▸ **What is needed**: Without including any images, reproduce each entry exactly.

Start of Records to process

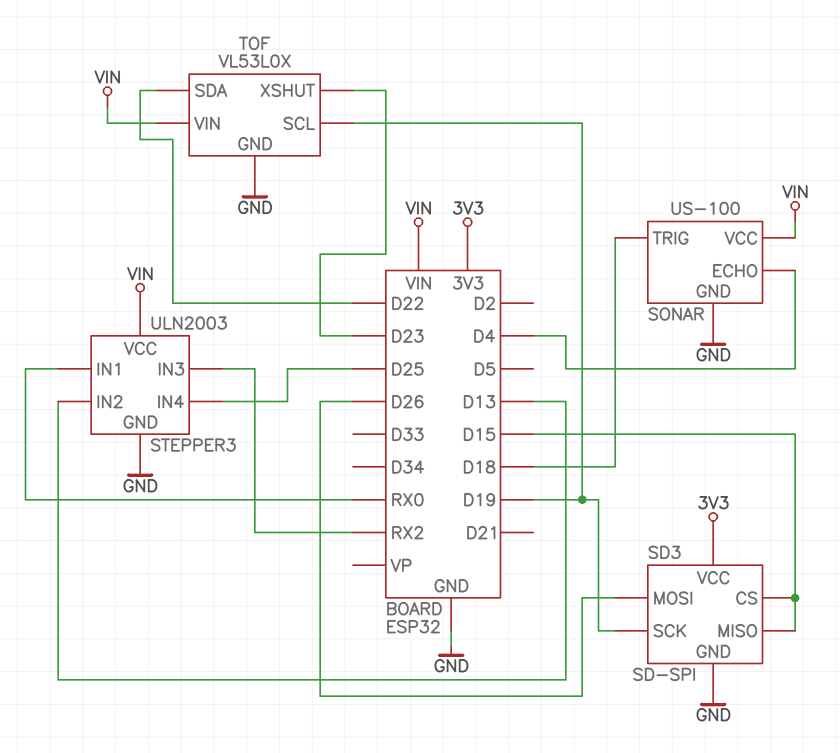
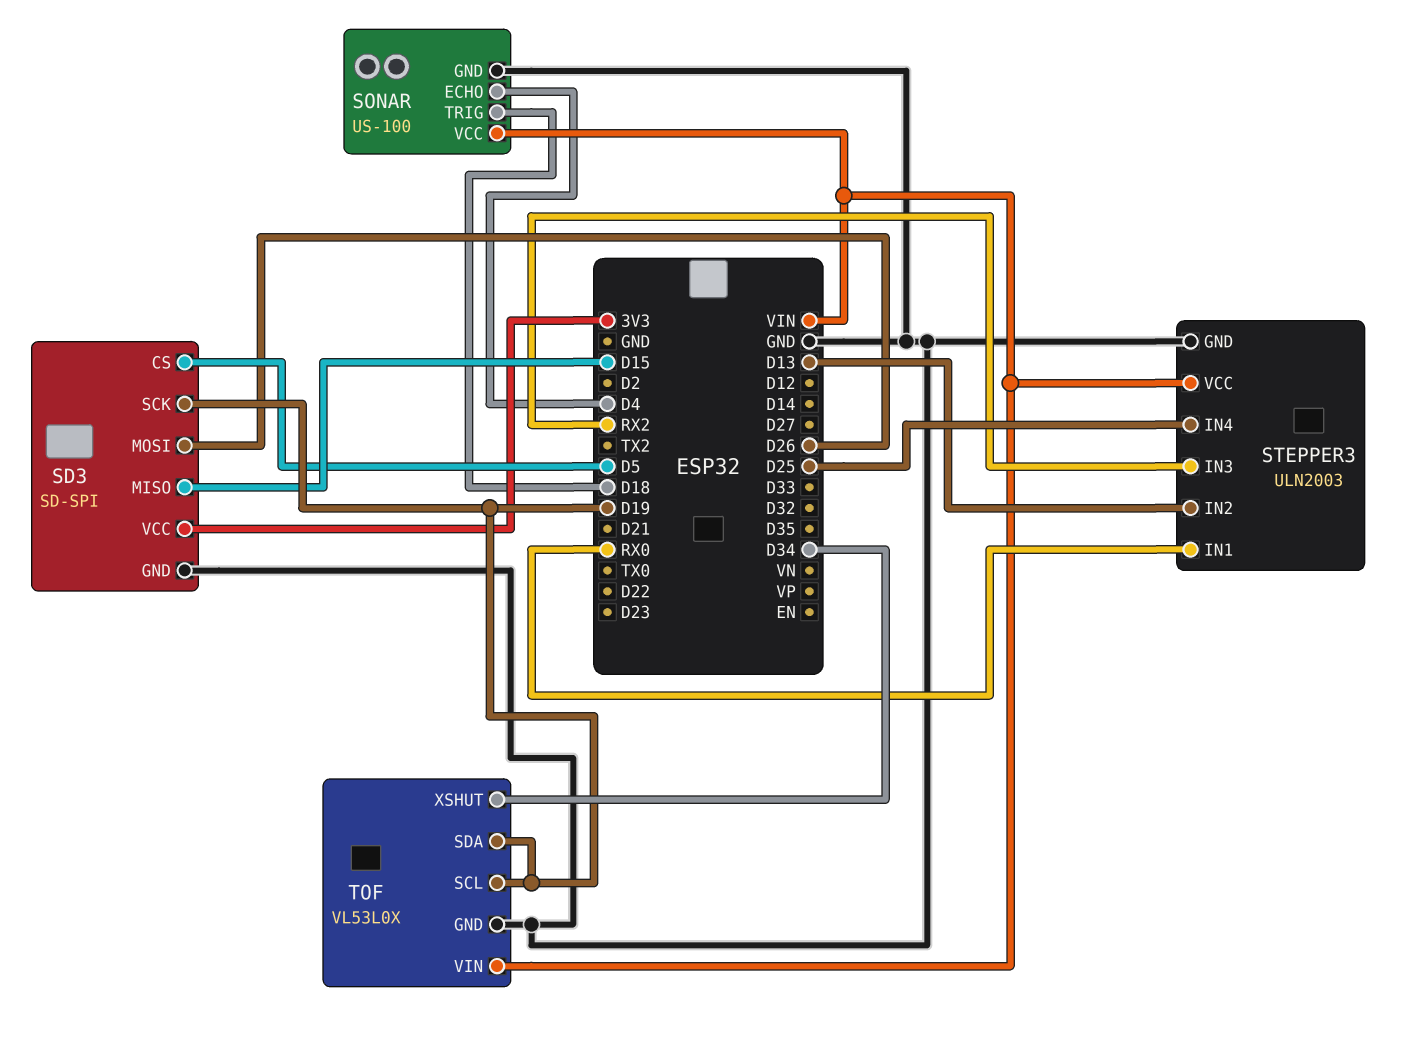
SD3 pin CS: D15 -> D5
TOF pin SDA: D22 -> D19
TOF pin XSHUT: D23 -> D34

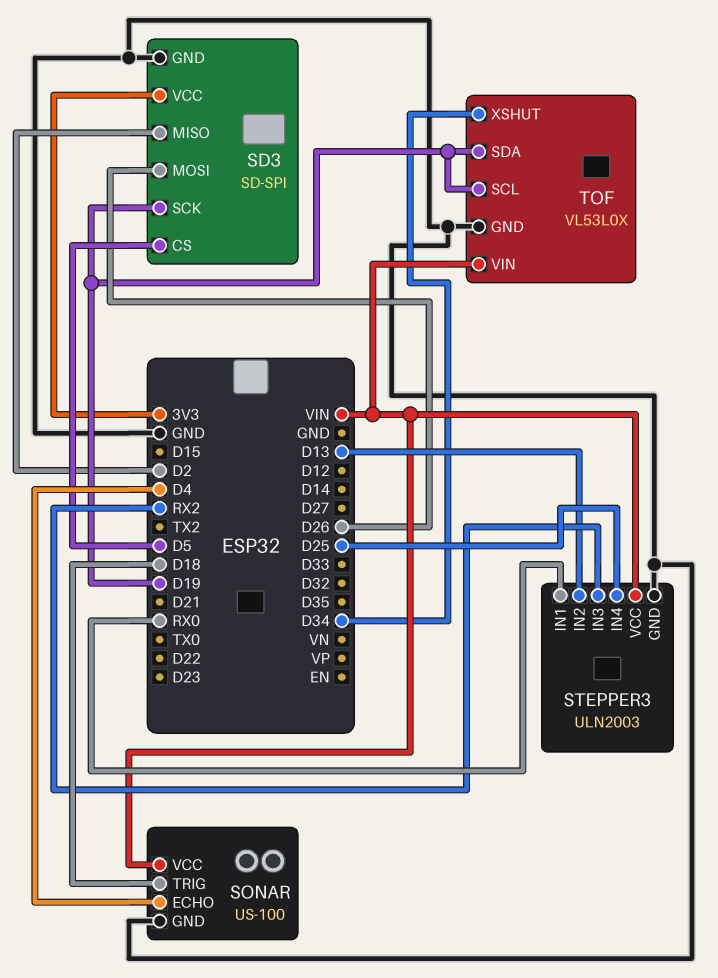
SD3 pin MISO: D15 -> D2

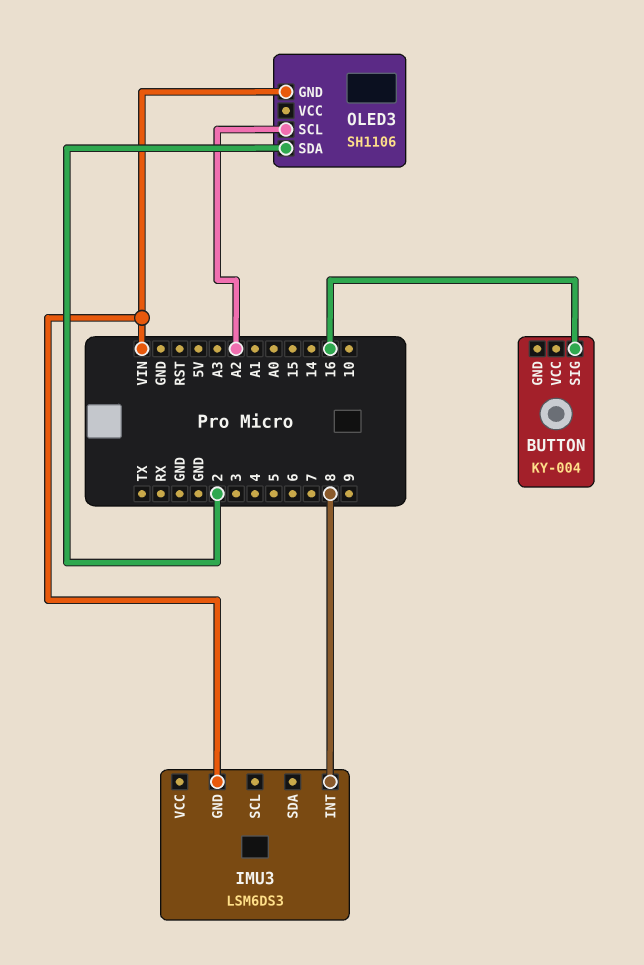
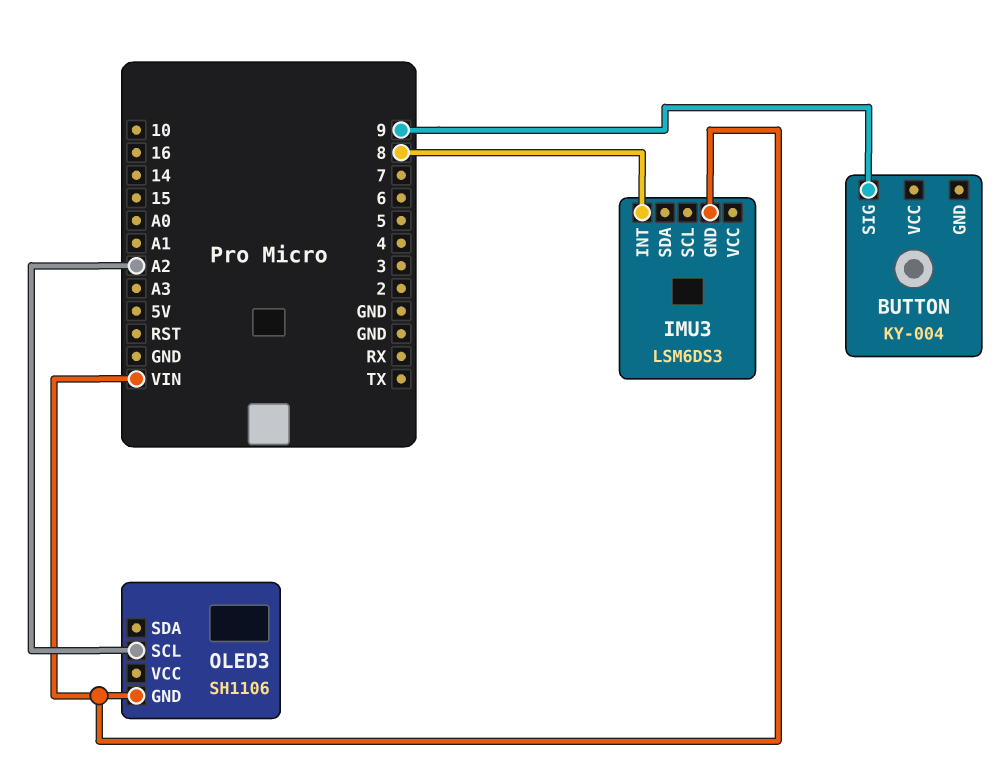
BUTTON pin SIG: 16 -> 9
OLED3 pin SDA: 2 -> none

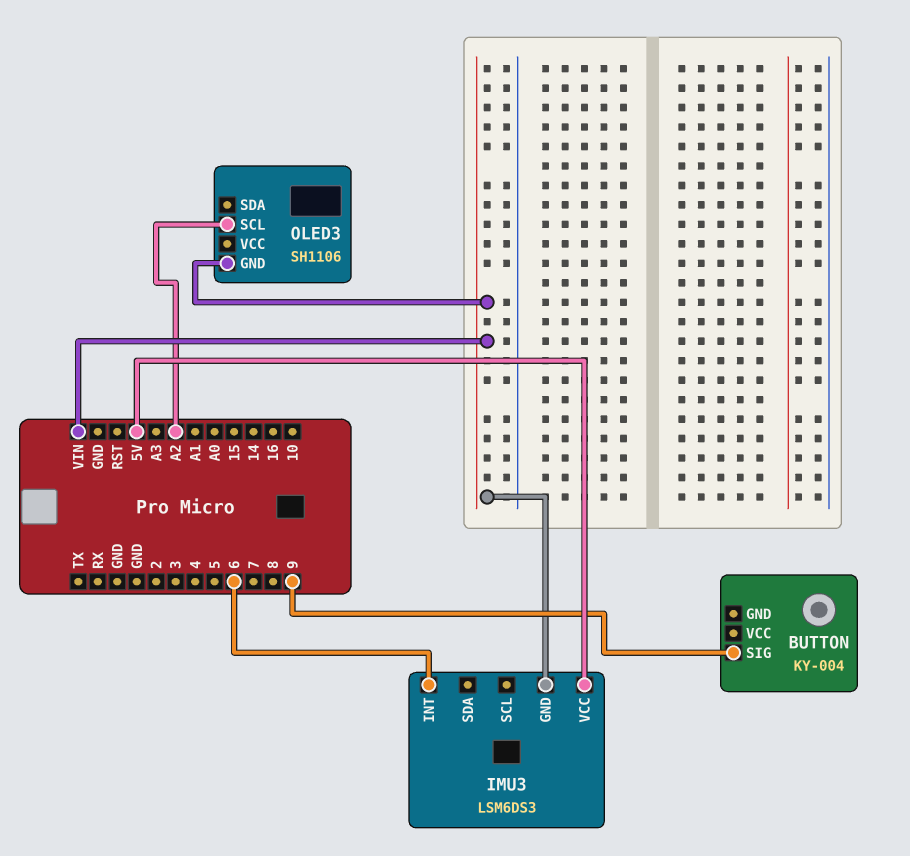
IMU3 pin INT: 8 -> 6
IMU3 pin VCC: none -> 5V

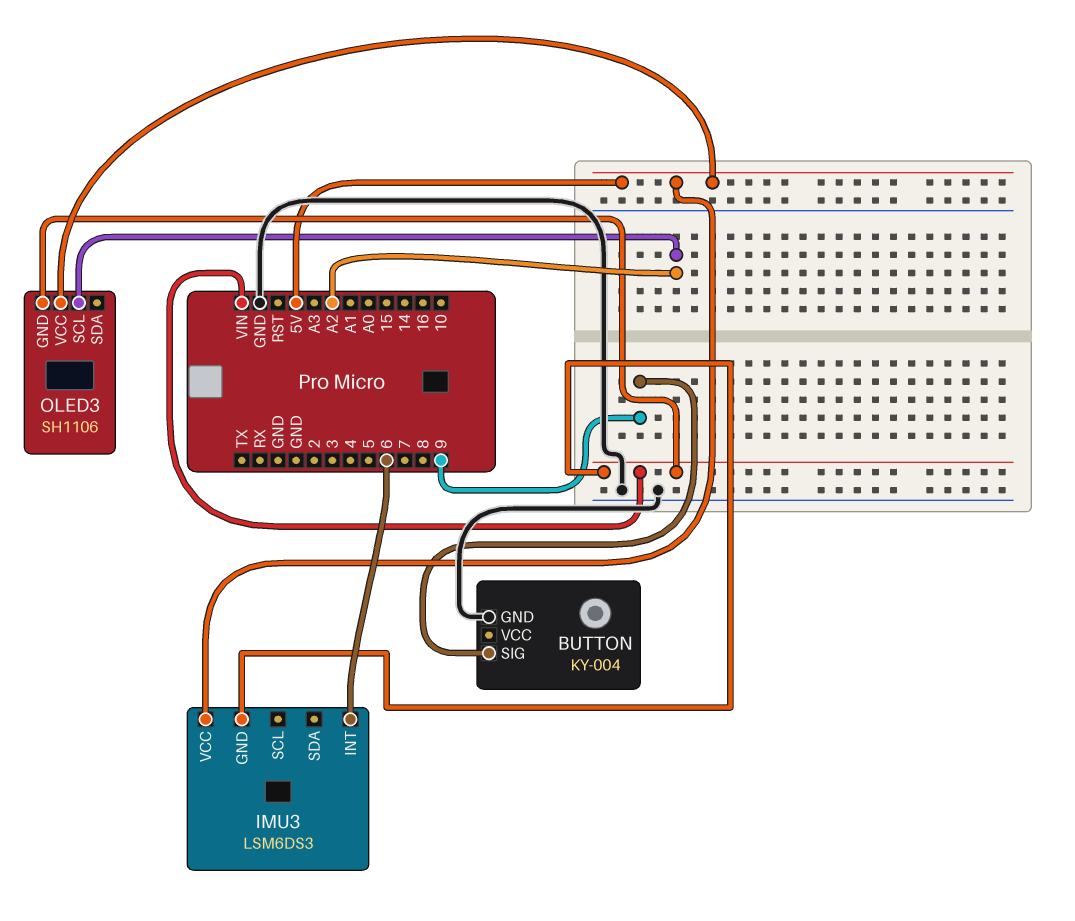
BUTTON pin GND: none -> GND
OLED3 pin VCC: none -> 5V

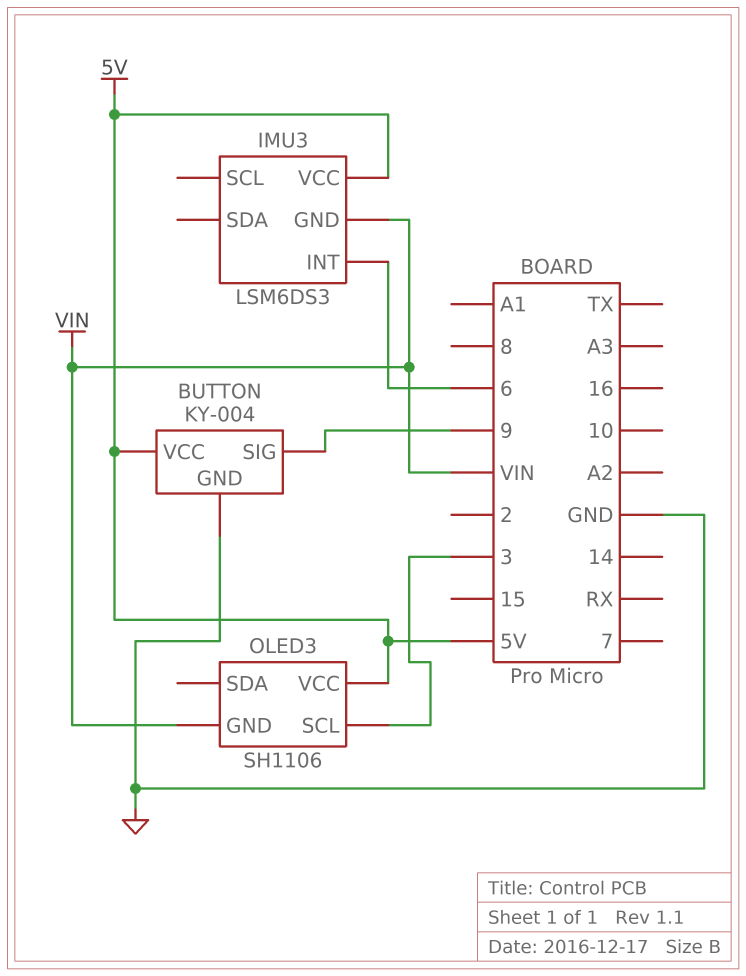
BUTTON pin VCC: none -> 5V
OLED3 pin SCL: A2 -> 3

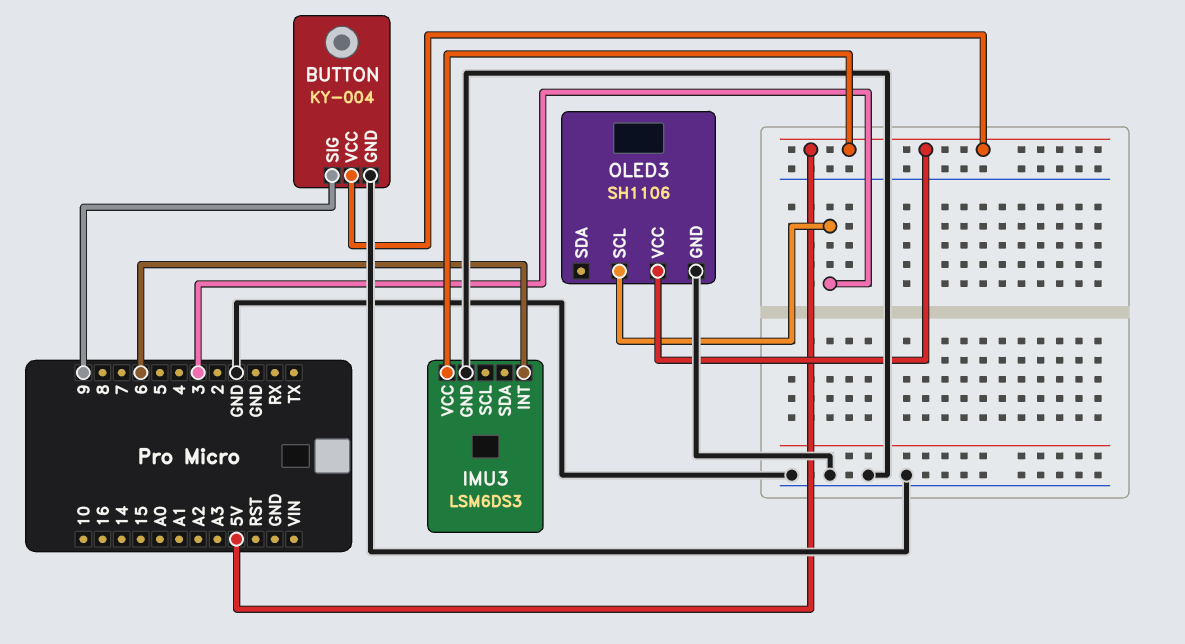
IMU3 pin GND: VIN -> GND
OLED3 pin GND: VIN -> GND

End of Records to process

▸ **Completed task**:
SD3 pin CS: D15 -> D5
TOF pin SDA: D22 -> D19
TOF pin XSHUT: D23 -> D34

SD3 pin MISO: D15 -> D2

BUTTON pin SIG: 16 -> 9
OLED3 pin SDA: 2 -> none

IMU3 pin INT: 8 -> 6
IMU3 pin VCC: none -> 5V

BUTTON pin GND: none -> GND
OLED3 pin VCC: none -> 5V

BUTTON pin VCC: none -> 5V
OLED3 pin SCL: A2 -> 3

IMU3 pin GND: VIN -> GND
OLED3 pin GND: VIN -> GND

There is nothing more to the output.